* INSTRUCTION:
Repeat every line of the material below word for word, omitting the picture placeholders.

Collected data entries:

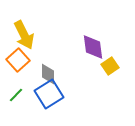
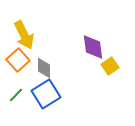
gray diamond: moved 4 px left, 6 px up
blue square: moved 3 px left
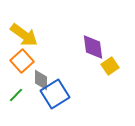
yellow arrow: rotated 28 degrees counterclockwise
orange square: moved 4 px right, 1 px down
gray diamond: moved 3 px left, 12 px down
blue square: moved 9 px right
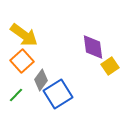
gray diamond: rotated 35 degrees clockwise
blue square: moved 3 px right
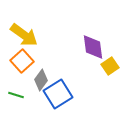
green line: rotated 63 degrees clockwise
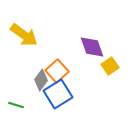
purple diamond: moved 1 px left; rotated 12 degrees counterclockwise
orange square: moved 35 px right, 10 px down
green line: moved 10 px down
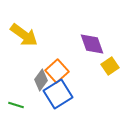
purple diamond: moved 3 px up
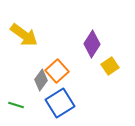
purple diamond: rotated 52 degrees clockwise
blue square: moved 2 px right, 9 px down
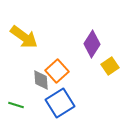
yellow arrow: moved 2 px down
gray diamond: rotated 40 degrees counterclockwise
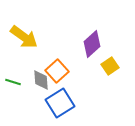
purple diamond: rotated 16 degrees clockwise
green line: moved 3 px left, 23 px up
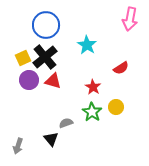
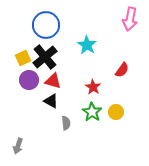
red semicircle: moved 1 px right, 2 px down; rotated 21 degrees counterclockwise
yellow circle: moved 5 px down
gray semicircle: rotated 104 degrees clockwise
black triangle: moved 38 px up; rotated 21 degrees counterclockwise
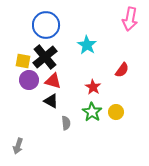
yellow square: moved 3 px down; rotated 35 degrees clockwise
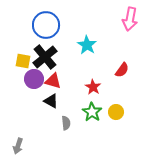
purple circle: moved 5 px right, 1 px up
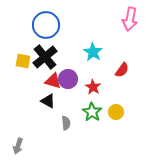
cyan star: moved 6 px right, 7 px down
purple circle: moved 34 px right
black triangle: moved 3 px left
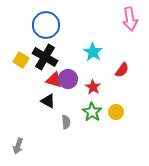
pink arrow: rotated 20 degrees counterclockwise
black cross: rotated 20 degrees counterclockwise
yellow square: moved 2 px left, 1 px up; rotated 21 degrees clockwise
red triangle: moved 1 px right, 1 px up
gray semicircle: moved 1 px up
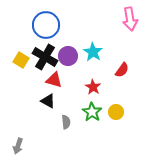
purple circle: moved 23 px up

* RESPONSE FOR THIS EXERCISE:
gray diamond: moved 4 px left, 6 px up
blue square: moved 3 px left
yellow arrow: rotated 28 degrees counterclockwise
orange square: moved 4 px right, 1 px down
gray diamond: moved 3 px left, 12 px down
blue square: moved 9 px right
gray diamond: rotated 35 degrees clockwise
blue square: moved 3 px right
green line: rotated 63 degrees clockwise
purple diamond: moved 1 px left; rotated 12 degrees counterclockwise
orange square: moved 35 px right, 10 px down
green line: moved 10 px down
purple diamond: moved 3 px up
purple diamond: rotated 52 degrees clockwise
blue square: moved 2 px right, 9 px down
yellow arrow: moved 2 px down
gray diamond: rotated 40 degrees counterclockwise
purple diamond: rotated 16 degrees clockwise
green line: moved 3 px left, 23 px up
red semicircle: moved 1 px right, 2 px down; rotated 21 degrees counterclockwise
yellow circle: moved 5 px down
gray semicircle: rotated 104 degrees clockwise
black triangle: moved 38 px up; rotated 21 degrees counterclockwise
yellow square: moved 3 px down; rotated 35 degrees clockwise
purple circle: moved 5 px right, 1 px up
cyan star: moved 6 px right, 7 px down
purple circle: moved 34 px right
black triangle: moved 3 px left
pink arrow: rotated 20 degrees counterclockwise
black cross: rotated 20 degrees counterclockwise
yellow square: moved 2 px left, 1 px up; rotated 21 degrees clockwise
red triangle: moved 1 px right, 1 px up
gray semicircle: moved 1 px up
purple circle: moved 23 px up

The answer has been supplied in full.